Only the lines with "black" in the entries below belong in the answer; please copy them.

*** Dataset records ***

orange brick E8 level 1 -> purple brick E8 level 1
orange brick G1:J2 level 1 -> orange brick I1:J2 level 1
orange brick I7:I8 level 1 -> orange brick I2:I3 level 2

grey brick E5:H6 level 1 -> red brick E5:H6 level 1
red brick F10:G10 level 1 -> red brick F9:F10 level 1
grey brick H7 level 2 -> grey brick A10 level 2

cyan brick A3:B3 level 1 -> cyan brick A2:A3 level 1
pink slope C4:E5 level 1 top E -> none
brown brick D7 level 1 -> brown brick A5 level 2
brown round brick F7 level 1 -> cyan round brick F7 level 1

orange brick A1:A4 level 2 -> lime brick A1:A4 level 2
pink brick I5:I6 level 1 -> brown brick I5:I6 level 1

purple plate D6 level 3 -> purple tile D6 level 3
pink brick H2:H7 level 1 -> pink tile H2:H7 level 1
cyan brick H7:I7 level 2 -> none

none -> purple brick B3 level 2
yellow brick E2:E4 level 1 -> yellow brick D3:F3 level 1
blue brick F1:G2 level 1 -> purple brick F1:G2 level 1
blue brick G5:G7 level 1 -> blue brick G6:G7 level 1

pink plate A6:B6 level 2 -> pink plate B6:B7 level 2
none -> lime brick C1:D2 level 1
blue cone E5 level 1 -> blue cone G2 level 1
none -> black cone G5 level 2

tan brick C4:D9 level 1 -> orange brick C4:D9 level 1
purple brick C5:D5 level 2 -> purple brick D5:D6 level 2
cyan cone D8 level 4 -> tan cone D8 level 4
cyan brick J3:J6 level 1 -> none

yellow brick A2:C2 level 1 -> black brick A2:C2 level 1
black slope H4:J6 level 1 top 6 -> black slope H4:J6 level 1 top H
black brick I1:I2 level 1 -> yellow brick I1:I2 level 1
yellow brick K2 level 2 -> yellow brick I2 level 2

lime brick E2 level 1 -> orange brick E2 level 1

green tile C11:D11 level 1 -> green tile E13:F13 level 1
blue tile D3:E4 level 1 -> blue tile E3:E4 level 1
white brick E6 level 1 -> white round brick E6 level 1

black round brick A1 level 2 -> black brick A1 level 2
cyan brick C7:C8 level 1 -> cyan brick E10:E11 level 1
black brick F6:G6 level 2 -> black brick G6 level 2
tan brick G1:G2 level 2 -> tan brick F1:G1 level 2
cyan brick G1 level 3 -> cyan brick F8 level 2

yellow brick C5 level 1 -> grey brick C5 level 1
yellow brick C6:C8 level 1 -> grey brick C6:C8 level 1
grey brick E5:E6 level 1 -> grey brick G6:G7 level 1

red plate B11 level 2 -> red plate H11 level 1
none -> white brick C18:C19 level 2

*** End of Dataset records ***

Output
none -> black cone G5 level 2
yellow brick A2:C2 level 1 -> black brick A2:C2 level 1
black slope H4:J6 level 1 top 6 -> black slope H4:J6 level 1 top H
black brick I1:I2 level 1 -> yellow brick I1:I2 level 1
black round brick A1 level 2 -> black brick A1 level 2
black brick F6:G6 level 2 -> black brick G6 level 2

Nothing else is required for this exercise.